> [Task goal] In the listing below, the line containing "RGB pin R: D5 -> D9" marks the end; copy exactly every line from the first through that one.

> [Data extracts]
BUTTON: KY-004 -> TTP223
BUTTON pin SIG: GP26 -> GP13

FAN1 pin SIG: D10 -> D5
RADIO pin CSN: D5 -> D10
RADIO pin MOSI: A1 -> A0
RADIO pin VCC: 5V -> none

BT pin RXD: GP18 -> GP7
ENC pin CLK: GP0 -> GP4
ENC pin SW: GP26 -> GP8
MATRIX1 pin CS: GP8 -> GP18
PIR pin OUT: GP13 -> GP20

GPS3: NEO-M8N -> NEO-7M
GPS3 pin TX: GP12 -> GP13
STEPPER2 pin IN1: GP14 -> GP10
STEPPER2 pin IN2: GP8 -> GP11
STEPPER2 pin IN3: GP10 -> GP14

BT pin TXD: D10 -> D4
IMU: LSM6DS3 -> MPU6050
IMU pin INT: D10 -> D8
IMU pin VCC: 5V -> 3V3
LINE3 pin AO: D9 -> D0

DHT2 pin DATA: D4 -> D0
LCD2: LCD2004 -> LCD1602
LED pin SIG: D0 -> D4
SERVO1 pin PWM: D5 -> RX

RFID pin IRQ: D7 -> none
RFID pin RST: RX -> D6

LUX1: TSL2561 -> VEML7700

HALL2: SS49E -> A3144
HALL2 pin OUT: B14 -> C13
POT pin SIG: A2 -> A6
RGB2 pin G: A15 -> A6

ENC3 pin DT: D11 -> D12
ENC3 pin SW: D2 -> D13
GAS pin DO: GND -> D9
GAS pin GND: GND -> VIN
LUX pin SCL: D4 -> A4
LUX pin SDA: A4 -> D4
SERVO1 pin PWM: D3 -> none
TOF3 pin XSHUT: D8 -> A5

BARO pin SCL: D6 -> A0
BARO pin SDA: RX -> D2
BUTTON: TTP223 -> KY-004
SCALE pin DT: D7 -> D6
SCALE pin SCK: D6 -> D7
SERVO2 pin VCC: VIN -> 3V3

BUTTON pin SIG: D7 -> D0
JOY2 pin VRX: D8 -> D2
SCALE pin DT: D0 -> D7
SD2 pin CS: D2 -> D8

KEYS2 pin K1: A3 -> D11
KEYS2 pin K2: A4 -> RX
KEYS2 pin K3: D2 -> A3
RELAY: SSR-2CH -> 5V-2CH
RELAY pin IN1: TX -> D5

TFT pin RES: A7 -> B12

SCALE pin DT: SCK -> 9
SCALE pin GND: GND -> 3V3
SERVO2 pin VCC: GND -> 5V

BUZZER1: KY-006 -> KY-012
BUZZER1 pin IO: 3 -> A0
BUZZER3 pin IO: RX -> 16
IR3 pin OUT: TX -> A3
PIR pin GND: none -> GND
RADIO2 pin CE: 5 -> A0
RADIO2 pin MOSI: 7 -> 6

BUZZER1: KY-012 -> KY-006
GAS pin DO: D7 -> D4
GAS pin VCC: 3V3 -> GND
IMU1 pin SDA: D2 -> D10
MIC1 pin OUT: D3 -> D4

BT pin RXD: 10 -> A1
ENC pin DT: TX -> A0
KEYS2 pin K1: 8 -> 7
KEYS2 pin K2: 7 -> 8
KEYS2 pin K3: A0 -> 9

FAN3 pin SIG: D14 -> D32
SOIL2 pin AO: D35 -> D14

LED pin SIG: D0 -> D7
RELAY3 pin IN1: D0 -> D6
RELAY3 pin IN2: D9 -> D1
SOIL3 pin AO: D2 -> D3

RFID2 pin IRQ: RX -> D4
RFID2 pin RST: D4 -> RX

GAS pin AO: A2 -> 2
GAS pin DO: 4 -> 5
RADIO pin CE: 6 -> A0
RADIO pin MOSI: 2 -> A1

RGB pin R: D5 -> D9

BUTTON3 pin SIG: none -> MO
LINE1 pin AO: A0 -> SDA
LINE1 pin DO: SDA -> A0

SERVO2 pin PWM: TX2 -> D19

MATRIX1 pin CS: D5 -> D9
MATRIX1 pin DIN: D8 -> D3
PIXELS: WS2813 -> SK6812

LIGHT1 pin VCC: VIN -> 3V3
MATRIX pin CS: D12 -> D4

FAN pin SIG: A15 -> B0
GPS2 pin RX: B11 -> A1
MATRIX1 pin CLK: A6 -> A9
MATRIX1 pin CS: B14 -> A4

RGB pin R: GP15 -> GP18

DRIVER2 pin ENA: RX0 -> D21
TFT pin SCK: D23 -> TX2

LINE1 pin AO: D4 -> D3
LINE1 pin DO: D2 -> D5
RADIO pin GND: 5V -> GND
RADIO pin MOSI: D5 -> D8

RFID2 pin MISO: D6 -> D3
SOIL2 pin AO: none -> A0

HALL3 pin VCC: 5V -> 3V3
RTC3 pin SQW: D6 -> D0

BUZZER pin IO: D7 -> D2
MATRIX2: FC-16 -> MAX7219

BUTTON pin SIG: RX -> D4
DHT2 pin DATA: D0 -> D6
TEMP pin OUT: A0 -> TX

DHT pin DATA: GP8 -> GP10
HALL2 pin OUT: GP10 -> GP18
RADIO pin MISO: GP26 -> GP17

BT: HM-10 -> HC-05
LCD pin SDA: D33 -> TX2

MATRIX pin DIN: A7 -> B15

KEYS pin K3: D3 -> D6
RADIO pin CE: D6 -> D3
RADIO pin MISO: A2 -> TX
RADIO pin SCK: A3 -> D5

> [Response below]
BUTTON: KY-004 -> TTP223
BUTTON pin SIG: GP26 -> GP13

FAN1 pin SIG: D10 -> D5
RADIO pin CSN: D5 -> D10
RADIO pin MOSI: A1 -> A0
RADIO pin VCC: 5V -> none

BT pin RXD: GP18 -> GP7
ENC pin CLK: GP0 -> GP4
ENC pin SW: GP26 -> GP8
MATRIX1 pin CS: GP8 -> GP18
PIR pin OUT: GP13 -> GP20

GPS3: NEO-M8N -> NEO-7M
GPS3 pin TX: GP12 -> GP13
STEPPER2 pin IN1: GP14 -> GP10
STEPPER2 pin IN2: GP8 -> GP11
STEPPER2 pin IN3: GP10 -> GP14

BT pin TXD: D10 -> D4
IMU: LSM6DS3 -> MPU6050
IMU pin INT: D10 -> D8
IMU pin VCC: 5V -> 3V3
LINE3 pin AO: D9 -> D0

DHT2 pin DATA: D4 -> D0
LCD2: LCD2004 -> LCD1602
LED pin SIG: D0 -> D4
SERVO1 pin PWM: D5 -> RX

RFID pin IRQ: D7 -> none
RFID pin RST: RX -> D6

LUX1: TSL2561 -> VEML7700

HALL2: SS49E -> A3144
HALL2 pin OUT: B14 -> C13
POT pin SIG: A2 -> A6
RGB2 pin G: A15 -> A6

ENC3 pin DT: D11 -> D12
ENC3 pin SW: D2 -> D13
GAS pin DO: GND -> D9
GAS pin GND: GND -> VIN
LUX pin SCL: D4 -> A4
LUX pin SDA: A4 -> D4
SERVO1 pin PWM: D3 -> none
TOF3 pin XSHUT: D8 -> A5

BARO pin SCL: D6 -> A0
BARO pin SDA: RX -> D2
BUTTON: TTP223 -> KY-004
SCALE pin DT: D7 -> D6
SCALE pin SCK: D6 -> D7
SERVO2 pin VCC: VIN -> 3V3

BUTTON pin SIG: D7 -> D0
JOY2 pin VRX: D8 -> D2
SCALE pin DT: D0 -> D7
SD2 pin CS: D2 -> D8

KEYS2 pin K1: A3 -> D11
KEYS2 pin K2: A4 -> RX
KEYS2 pin K3: D2 -> A3
RELAY: SSR-2CH -> 5V-2CH
RELAY pin IN1: TX -> D5

TFT pin RES: A7 -> B12

SCALE pin DT: SCK -> 9
SCALE pin GND: GND -> 3V3
SERVO2 pin VCC: GND -> 5V

BUZZER1: KY-006 -> KY-012
BUZZER1 pin IO: 3 -> A0
BUZZER3 pin IO: RX -> 16
IR3 pin OUT: TX -> A3
PIR pin GND: none -> GND
RADIO2 pin CE: 5 -> A0
RADIO2 pin MOSI: 7 -> 6

BUZZER1: KY-012 -> KY-006
GAS pin DO: D7 -> D4
GAS pin VCC: 3V3 -> GND
IMU1 pin SDA: D2 -> D10
MIC1 pin OUT: D3 -> D4

BT pin RXD: 10 -> A1
ENC pin DT: TX -> A0
KEYS2 pin K1: 8 -> 7
KEYS2 pin K2: 7 -> 8
KEYS2 pin K3: A0 -> 9

FAN3 pin SIG: D14 -> D32
SOIL2 pin AO: D35 -> D14

LED pin SIG: D0 -> D7
RELAY3 pin IN1: D0 -> D6
RELAY3 pin IN2: D9 -> D1
SOIL3 pin AO: D2 -> D3

RFID2 pin IRQ: RX -> D4
RFID2 pin RST: D4 -> RX

GAS pin AO: A2 -> 2
GAS pin DO: 4 -> 5
RADIO pin CE: 6 -> A0
RADIO pin MOSI: 2 -> A1

RGB pin R: D5 -> D9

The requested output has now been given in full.